WHAT THE EXERCISE ASKS:
The records below are to be written out exactly, with every picture omitted.

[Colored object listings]
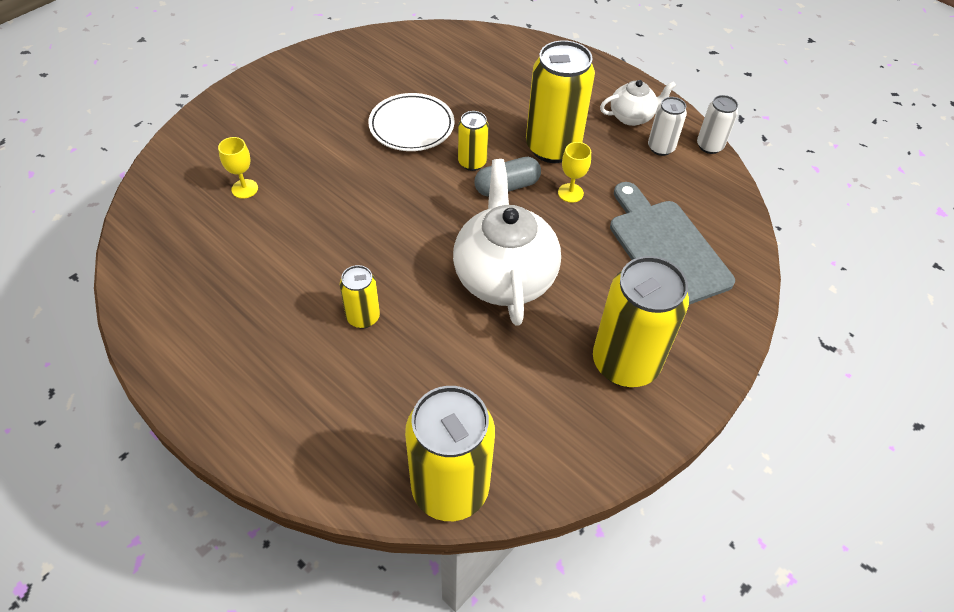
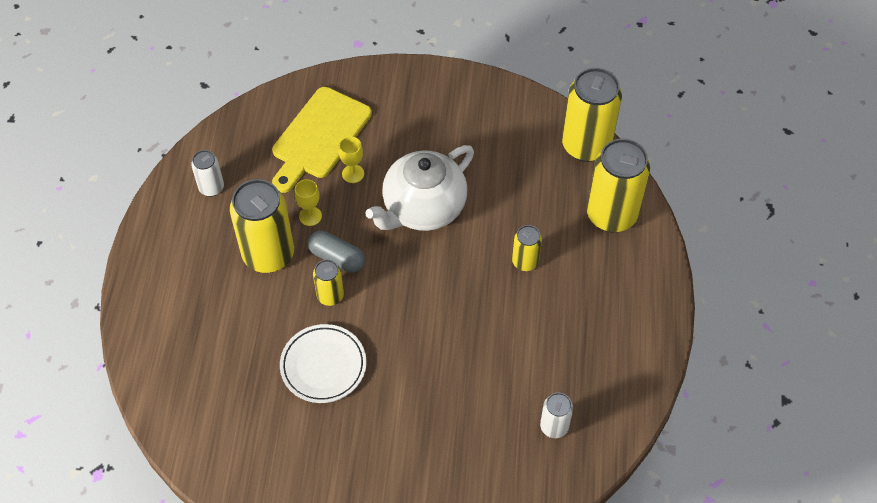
camera: 125 degrees left, 5 degrees up
(244, 189) = (490, 426): yellow goblet -> yellow goblet (353, 174)
(625, 363) = (433, 113): yellow can -> yellow can (611, 215)
(632, 117) = (186, 224): white teapot -> none
(665, 248) = (319, 137): grey cutting board -> yellow cutting board
(709, 146) = (184, 159): white can -> white can (554, 426)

WORKED SOLUTION:
camera: 125 degrees left, 5 degrees up
(244, 189) = (490, 426): yellow goblet -> yellow goblet (353, 174)
(625, 363) = (433, 113): yellow can -> yellow can (611, 215)
(632, 117) = (186, 224): white teapot -> none
(665, 248) = (319, 137): grey cutting board -> yellow cutting board
(709, 146) = (184, 159): white can -> white can (554, 426)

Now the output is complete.